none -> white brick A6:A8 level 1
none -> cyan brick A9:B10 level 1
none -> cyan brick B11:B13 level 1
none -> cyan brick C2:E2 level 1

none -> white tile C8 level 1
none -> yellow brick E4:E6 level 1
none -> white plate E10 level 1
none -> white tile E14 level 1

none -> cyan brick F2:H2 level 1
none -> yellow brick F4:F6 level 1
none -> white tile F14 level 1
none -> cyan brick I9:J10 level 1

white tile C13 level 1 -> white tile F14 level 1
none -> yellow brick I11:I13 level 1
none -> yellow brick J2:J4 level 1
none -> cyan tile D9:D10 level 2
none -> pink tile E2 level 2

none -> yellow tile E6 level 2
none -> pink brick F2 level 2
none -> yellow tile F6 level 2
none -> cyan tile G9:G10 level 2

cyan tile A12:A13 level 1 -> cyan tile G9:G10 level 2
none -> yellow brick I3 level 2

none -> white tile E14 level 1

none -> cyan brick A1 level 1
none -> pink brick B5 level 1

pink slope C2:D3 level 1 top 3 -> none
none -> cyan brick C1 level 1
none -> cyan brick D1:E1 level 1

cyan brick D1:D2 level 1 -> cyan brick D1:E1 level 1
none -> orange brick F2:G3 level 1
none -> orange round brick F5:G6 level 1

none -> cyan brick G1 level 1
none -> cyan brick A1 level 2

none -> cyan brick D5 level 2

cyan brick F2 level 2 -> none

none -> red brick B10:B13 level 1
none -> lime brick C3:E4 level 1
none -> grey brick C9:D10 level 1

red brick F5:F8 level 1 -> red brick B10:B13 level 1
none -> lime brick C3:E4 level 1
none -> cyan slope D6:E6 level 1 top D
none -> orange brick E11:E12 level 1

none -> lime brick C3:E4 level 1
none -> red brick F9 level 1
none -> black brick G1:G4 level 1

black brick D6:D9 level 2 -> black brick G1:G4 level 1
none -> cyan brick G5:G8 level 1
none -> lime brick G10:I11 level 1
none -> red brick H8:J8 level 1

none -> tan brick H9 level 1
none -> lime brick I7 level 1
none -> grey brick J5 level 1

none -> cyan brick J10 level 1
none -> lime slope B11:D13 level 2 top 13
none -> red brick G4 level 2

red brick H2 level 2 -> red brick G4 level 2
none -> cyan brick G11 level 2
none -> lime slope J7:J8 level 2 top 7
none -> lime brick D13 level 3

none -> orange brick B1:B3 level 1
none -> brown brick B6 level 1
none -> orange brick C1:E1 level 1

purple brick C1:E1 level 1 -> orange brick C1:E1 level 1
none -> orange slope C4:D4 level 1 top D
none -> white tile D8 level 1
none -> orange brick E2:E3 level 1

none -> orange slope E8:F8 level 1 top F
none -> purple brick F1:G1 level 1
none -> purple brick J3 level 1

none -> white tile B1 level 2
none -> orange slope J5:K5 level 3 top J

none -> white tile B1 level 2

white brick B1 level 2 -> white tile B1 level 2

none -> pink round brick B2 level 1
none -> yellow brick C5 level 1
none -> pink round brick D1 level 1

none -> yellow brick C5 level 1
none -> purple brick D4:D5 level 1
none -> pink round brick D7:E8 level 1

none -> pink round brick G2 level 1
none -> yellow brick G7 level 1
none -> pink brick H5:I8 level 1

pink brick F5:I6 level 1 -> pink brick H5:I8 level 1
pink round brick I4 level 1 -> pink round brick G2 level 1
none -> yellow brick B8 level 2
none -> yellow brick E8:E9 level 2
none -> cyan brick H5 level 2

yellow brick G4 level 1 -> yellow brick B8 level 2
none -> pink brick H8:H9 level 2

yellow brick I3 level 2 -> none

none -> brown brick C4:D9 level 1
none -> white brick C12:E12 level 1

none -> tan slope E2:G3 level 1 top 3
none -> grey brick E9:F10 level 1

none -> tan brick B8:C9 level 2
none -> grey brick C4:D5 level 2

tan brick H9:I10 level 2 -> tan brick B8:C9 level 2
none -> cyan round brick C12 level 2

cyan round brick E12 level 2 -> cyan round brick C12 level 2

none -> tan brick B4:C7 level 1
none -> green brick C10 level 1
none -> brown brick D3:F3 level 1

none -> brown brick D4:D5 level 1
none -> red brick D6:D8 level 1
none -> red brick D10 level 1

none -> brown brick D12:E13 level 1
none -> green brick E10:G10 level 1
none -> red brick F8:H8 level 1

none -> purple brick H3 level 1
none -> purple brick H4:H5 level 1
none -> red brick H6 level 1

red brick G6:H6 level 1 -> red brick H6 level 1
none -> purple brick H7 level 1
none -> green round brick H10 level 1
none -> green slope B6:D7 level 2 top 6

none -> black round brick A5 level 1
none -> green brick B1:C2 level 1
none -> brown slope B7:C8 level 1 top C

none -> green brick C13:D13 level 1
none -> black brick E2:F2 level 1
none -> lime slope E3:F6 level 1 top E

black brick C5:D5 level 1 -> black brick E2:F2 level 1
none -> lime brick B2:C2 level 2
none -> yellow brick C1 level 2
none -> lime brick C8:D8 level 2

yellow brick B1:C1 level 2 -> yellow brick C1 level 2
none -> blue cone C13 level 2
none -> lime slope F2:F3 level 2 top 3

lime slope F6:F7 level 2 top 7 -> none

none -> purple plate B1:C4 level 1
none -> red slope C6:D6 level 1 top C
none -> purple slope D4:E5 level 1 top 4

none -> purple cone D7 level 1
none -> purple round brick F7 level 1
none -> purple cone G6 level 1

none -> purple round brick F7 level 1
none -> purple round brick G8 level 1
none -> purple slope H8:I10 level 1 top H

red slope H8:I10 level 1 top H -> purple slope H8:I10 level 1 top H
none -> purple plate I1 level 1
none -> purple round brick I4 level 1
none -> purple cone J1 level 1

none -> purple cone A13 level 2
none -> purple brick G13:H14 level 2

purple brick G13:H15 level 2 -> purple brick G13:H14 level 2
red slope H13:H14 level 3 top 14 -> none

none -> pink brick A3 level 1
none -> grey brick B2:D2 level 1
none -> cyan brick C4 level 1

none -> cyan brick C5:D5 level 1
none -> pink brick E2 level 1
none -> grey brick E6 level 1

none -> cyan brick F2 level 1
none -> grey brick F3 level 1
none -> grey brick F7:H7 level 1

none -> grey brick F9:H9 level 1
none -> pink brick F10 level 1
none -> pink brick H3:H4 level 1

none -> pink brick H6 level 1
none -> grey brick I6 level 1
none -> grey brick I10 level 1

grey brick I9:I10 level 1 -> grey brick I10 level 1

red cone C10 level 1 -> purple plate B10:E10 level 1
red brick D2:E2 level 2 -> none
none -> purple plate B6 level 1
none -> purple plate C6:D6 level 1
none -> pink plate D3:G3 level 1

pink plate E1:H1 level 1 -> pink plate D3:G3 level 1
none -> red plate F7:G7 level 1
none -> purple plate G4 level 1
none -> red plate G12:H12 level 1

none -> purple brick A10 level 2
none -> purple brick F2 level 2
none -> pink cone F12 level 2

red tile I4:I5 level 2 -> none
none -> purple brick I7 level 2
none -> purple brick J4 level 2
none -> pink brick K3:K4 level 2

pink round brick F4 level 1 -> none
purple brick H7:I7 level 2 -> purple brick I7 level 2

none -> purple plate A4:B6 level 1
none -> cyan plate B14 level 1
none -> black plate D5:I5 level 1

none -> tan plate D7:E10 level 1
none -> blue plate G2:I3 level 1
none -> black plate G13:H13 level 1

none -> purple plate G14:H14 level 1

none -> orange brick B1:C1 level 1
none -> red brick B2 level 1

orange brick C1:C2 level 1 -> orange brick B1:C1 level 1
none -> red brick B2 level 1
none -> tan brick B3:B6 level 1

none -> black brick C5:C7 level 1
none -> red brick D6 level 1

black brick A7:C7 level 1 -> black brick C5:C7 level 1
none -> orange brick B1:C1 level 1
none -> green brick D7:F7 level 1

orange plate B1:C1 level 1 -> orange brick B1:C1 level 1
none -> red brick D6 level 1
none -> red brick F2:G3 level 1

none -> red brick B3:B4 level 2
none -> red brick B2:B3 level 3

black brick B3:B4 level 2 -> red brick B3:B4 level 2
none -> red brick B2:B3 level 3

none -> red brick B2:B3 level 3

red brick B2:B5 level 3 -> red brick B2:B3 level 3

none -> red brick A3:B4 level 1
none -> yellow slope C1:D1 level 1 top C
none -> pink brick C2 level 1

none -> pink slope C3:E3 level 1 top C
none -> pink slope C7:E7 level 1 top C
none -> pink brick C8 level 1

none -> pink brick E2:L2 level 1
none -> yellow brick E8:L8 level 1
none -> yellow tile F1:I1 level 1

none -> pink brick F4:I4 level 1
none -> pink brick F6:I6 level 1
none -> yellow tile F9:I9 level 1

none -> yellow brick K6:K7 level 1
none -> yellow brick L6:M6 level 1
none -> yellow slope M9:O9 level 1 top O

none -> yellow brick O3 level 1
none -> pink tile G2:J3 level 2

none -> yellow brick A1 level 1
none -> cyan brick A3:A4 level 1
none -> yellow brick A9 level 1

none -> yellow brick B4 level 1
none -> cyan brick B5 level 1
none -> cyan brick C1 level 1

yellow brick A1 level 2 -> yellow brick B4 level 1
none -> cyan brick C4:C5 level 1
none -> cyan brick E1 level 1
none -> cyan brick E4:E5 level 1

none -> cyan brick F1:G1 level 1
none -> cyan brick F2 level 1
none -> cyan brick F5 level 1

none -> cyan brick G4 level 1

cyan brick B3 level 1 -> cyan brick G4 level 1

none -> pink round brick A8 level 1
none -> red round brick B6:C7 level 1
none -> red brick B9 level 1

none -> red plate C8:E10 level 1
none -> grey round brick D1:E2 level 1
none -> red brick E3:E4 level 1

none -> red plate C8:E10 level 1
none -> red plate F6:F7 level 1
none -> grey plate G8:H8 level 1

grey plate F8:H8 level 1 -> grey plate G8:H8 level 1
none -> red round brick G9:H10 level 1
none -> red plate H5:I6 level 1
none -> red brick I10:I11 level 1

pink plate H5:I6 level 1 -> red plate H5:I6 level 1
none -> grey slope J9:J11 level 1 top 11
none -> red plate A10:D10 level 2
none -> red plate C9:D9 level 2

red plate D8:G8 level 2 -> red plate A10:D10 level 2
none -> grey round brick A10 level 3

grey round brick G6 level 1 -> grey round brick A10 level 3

------------------------

*BRIEF*.
Emit an exact copy of the lines spanning the start of the records to the line containing "none -> cyan brick F2:H2 level 1", inclusive, and no other output.

*EXERCISE OUTPUT*.
none -> white brick A6:A8 level 1
none -> cyan brick A9:B10 level 1
none -> cyan brick B11:B13 level 1
none -> cyan brick C2:E2 level 1

none -> white tile C8 level 1
none -> yellow brick E4:E6 level 1
none -> white plate E10 level 1
none -> white tile E14 level 1

none -> cyan brick F2:H2 level 1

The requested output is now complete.